> [Assignment]:
Copy the lines below verbatim. Begin with the first and end with the line containing "grey fish: 4 -> 5".

Coordinate-based object records
++++++++

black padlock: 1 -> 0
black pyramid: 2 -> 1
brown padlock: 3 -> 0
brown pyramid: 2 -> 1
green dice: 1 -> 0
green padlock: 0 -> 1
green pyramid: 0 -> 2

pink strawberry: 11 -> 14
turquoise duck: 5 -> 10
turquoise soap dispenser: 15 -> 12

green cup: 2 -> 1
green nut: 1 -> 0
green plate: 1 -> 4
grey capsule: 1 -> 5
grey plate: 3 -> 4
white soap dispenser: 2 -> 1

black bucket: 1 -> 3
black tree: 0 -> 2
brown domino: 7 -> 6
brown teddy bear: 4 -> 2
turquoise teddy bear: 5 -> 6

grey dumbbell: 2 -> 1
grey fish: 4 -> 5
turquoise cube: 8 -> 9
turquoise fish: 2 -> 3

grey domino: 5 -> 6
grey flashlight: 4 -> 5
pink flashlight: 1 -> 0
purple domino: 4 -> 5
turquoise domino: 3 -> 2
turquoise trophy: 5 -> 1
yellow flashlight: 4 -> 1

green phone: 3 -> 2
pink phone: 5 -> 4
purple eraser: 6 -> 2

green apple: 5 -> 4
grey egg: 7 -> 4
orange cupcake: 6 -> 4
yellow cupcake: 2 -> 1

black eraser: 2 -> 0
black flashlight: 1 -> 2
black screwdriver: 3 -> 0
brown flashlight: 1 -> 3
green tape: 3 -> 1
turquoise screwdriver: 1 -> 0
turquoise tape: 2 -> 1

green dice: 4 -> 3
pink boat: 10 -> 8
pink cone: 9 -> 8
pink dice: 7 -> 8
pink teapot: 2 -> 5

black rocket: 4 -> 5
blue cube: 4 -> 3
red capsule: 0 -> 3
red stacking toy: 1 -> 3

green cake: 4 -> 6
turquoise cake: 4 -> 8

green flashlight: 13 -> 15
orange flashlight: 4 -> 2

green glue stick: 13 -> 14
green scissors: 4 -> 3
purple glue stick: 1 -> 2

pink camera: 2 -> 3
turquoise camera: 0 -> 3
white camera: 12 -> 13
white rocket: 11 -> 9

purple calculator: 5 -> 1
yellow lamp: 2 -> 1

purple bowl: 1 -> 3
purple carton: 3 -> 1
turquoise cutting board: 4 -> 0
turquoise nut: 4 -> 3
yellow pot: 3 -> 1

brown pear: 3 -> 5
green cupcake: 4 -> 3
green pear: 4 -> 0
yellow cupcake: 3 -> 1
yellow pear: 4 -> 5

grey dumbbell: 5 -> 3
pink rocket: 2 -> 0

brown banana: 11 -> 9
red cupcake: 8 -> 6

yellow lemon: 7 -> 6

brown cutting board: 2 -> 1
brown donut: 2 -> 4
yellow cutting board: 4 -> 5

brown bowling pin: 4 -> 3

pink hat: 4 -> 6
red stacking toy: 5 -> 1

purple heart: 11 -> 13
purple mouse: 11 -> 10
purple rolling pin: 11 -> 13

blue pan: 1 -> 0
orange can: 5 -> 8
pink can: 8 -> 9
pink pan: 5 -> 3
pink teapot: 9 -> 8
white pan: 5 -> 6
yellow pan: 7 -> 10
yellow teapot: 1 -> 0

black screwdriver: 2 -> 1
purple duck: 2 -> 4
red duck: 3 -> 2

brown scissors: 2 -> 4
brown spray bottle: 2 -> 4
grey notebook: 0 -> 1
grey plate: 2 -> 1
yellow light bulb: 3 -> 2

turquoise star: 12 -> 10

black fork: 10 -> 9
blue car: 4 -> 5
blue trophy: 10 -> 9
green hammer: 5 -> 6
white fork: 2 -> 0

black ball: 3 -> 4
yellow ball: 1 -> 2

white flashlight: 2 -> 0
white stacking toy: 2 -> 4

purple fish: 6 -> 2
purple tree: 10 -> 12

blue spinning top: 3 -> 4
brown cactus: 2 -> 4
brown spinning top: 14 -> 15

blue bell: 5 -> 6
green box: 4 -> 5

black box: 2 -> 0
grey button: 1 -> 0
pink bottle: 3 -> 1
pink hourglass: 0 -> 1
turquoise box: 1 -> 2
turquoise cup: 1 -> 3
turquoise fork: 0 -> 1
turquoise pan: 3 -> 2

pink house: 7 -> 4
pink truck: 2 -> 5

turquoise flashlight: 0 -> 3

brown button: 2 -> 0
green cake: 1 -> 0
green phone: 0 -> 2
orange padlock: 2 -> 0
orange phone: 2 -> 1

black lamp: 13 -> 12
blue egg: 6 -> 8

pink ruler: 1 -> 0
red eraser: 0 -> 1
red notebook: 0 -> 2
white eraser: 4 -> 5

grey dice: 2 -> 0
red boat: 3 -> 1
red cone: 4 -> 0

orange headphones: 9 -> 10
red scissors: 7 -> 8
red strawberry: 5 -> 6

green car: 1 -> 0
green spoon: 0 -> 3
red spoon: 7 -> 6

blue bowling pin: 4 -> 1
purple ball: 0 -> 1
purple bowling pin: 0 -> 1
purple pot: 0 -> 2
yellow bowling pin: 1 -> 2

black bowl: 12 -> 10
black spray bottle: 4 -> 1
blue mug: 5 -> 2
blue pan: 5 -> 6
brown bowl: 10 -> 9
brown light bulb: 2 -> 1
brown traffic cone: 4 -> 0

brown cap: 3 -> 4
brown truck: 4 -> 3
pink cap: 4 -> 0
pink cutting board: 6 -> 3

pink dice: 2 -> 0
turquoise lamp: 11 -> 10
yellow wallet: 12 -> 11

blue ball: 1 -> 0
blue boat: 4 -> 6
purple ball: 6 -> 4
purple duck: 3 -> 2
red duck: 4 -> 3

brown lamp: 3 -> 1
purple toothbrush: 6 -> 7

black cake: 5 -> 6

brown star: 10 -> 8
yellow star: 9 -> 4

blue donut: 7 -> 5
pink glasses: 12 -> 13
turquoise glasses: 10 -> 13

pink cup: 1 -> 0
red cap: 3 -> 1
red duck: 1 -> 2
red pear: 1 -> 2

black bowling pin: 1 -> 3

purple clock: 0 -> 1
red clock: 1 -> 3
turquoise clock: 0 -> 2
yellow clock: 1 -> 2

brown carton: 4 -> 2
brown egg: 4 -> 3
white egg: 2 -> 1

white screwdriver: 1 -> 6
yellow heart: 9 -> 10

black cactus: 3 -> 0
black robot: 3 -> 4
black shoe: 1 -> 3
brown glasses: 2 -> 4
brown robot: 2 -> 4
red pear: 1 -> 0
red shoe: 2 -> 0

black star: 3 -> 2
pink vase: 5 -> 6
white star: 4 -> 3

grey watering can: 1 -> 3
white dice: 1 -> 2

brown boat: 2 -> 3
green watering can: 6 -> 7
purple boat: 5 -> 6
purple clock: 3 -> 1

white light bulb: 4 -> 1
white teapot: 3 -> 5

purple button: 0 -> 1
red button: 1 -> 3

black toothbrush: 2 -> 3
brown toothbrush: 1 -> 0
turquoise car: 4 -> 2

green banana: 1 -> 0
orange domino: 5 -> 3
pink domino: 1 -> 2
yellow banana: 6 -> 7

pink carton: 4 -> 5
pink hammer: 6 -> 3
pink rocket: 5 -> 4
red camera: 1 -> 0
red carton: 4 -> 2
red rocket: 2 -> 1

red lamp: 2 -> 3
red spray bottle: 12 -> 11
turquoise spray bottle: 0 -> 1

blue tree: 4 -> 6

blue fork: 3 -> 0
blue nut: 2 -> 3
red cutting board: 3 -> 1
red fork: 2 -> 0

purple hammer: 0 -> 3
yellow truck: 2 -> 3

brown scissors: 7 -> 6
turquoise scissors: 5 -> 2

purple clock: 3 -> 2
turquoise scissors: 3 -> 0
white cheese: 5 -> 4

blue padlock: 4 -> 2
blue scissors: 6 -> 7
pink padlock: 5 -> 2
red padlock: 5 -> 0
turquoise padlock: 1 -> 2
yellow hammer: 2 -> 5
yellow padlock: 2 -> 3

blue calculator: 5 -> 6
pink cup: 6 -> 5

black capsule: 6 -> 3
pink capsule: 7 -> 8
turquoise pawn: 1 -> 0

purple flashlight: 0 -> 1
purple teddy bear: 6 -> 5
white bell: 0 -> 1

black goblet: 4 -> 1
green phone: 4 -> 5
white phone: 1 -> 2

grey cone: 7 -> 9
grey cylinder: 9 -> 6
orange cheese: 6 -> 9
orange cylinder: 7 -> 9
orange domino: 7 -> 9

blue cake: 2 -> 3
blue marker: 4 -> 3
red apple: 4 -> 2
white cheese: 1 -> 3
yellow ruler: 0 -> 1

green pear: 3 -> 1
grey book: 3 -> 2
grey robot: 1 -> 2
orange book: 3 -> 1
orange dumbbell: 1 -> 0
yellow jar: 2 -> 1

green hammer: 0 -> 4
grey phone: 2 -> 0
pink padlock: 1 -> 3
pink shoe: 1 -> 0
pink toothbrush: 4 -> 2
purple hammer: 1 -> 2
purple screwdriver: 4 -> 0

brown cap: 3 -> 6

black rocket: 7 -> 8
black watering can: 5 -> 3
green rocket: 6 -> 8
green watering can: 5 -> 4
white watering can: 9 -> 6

++++++++

> [Written solution]:
black padlock: 1 -> 0
black pyramid: 2 -> 1
brown padlock: 3 -> 0
brown pyramid: 2 -> 1
green dice: 1 -> 0
green padlock: 0 -> 1
green pyramid: 0 -> 2

pink strawberry: 11 -> 14
turquoise duck: 5 -> 10
turquoise soap dispenser: 15 -> 12

green cup: 2 -> 1
green nut: 1 -> 0
green plate: 1 -> 4
grey capsule: 1 -> 5
grey plate: 3 -> 4
white soap dispenser: 2 -> 1

black bucket: 1 -> 3
black tree: 0 -> 2
brown domino: 7 -> 6
brown teddy bear: 4 -> 2
turquoise teddy bear: 5 -> 6

grey dumbbell: 2 -> 1
grey fish: 4 -> 5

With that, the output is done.